▼▼▼

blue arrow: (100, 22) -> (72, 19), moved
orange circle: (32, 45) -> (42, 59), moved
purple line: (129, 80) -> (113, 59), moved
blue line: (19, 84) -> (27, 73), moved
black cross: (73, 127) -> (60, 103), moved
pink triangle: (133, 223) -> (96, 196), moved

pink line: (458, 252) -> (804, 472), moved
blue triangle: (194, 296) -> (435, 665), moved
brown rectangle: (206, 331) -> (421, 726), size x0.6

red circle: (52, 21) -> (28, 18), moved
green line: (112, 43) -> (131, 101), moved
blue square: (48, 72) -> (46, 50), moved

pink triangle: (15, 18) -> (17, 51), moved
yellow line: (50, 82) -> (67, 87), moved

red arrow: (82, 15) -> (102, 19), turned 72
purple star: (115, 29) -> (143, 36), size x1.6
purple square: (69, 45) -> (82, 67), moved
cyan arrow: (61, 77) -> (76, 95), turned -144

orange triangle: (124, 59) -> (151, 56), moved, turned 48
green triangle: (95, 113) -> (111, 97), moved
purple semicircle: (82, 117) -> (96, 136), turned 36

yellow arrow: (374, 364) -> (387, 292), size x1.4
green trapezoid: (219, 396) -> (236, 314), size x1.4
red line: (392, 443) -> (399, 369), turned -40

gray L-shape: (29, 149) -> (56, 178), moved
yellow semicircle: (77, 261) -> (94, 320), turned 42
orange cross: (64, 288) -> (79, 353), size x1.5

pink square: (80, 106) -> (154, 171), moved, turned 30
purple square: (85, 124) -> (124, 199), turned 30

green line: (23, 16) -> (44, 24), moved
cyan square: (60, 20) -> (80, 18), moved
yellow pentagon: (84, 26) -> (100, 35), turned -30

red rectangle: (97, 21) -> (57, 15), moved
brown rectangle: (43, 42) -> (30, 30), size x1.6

▲▲▲

WORK REQUEST: Transcribe the data. Leave every line exactly as it is.

RESULT OF THE EXERCISE:
blue arrow: (100, 22) -> (72, 19), moved
orange circle: (32, 45) -> (42, 59), moved
purple line: (129, 80) -> (113, 59), moved
blue line: (19, 84) -> (27, 73), moved
black cross: (73, 127) -> (60, 103), moved
pink triangle: (133, 223) -> (96, 196), moved

pink line: (458, 252) -> (804, 472), moved
blue triangle: (194, 296) -> (435, 665), moved
brown rectangle: (206, 331) -> (421, 726), size x0.6

red circle: (52, 21) -> (28, 18), moved
green line: (112, 43) -> (131, 101), moved
blue square: (48, 72) -> (46, 50), moved

pink triangle: (15, 18) -> (17, 51), moved
yellow line: (50, 82) -> (67, 87), moved

red arrow: (82, 15) -> (102, 19), turned 72
purple star: (115, 29) -> (143, 36), size x1.6
purple square: (69, 45) -> (82, 67), moved
cyan arrow: (61, 77) -> (76, 95), turned -144

orange triangle: (124, 59) -> (151, 56), moved, turned 48
green triangle: (95, 113) -> (111, 97), moved
purple semicircle: (82, 117) -> (96, 136), turned 36

yellow arrow: (374, 364) -> (387, 292), size x1.4
green trapezoid: (219, 396) -> (236, 314), size x1.4
red line: (392, 443) -> (399, 369), turned -40

gray L-shape: (29, 149) -> (56, 178), moved
yellow semicircle: (77, 261) -> (94, 320), turned 42
orange cross: (64, 288) -> (79, 353), size x1.5

pink square: (80, 106) -> (154, 171), moved, turned 30
purple square: (85, 124) -> (124, 199), turned 30

green line: (23, 16) -> (44, 24), moved
cyan square: (60, 20) -> (80, 18), moved
yellow pentagon: (84, 26) -> (100, 35), turned -30

red rectangle: (97, 21) -> (57, 15), moved
brown rectangle: (43, 42) -> (30, 30), size x1.6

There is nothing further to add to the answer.